[Source data]
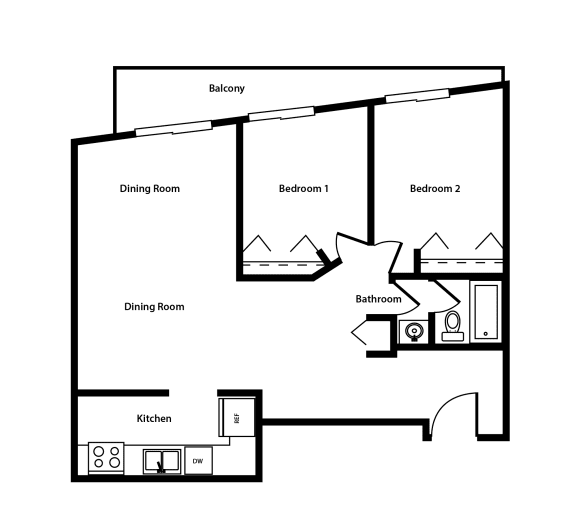
You are a GUI agent. You are given a task and a screenshot of the screen. Output one action in this format:
    pyautogui.click(x=<x>, y=<y>)
    Task: Click on the kitchen
    Image resolution: width=576 pixels, height=518 pixels.
    Given the screenshot: What is the action you would take?
    coord(185,426)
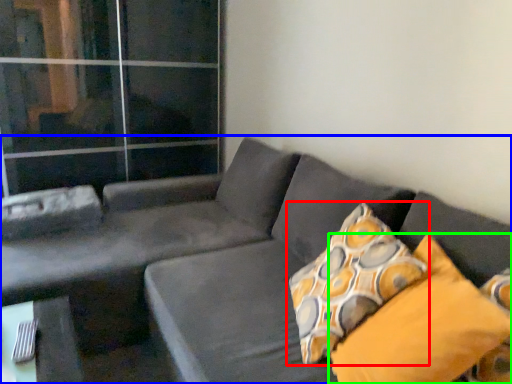
Question: Which object is the farthest from pillow (highlighted by a red box)? Choose among these: studio couch (highlighted by a blue box) or pillow (highlighted by a green box).

Choices:
 (A) studio couch
 (B) pillow

Answer: (A)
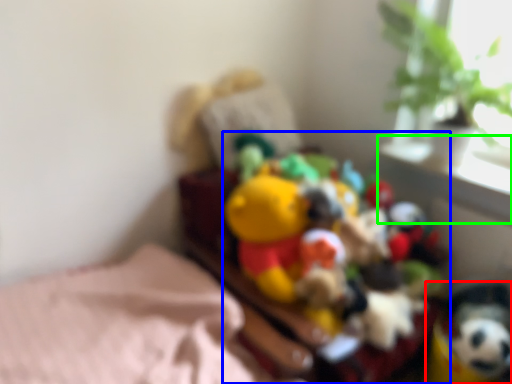
Question: Which is nearer to the toy (highlighted by a red box)? toy (highlighted by a blue box) or window sill (highlighted by a green box).

Choices:
 (A) toy
 (B) window sill

Answer: (A)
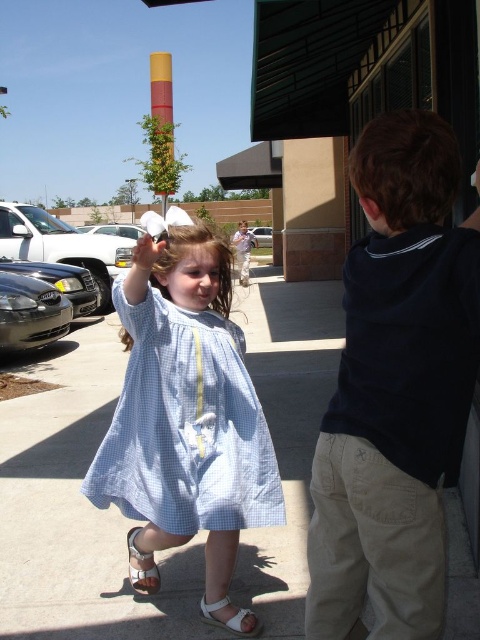
Question: Which object is the farthest from the white concrete pavement at center?

Choices:
 (A) white leather sandal at lower left
 (B) brown curly hair at upper right

Answer: (B)

Question: Can you confirm if white concrete pavement at center is positioned to the right of brown curly hair at upper right?

Choices:
 (A) no
 (B) yes

Answer: (A)

Question: Is brown curly hair at upper right above white fabric sandal at lower center?

Choices:
 (A) yes
 (B) no

Answer: (A)

Question: Which point is closer to the camera taking this photo?

Choices:
 (A) (411, 177)
 (B) (71, 392)
 (C) (237, 620)

Answer: (A)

[Requirement]
Pull out each line of the material above that contains the word "from", and copy those lines in their original order.

[Answer section]
Question: Which object is the farthest from pillow (highlighted by a red box)? Choose among these: studio couch (highlighted by a blue box) or pillow (highlighted by a green box).
Question: Which object is the farthest from the white concrete pavement at center?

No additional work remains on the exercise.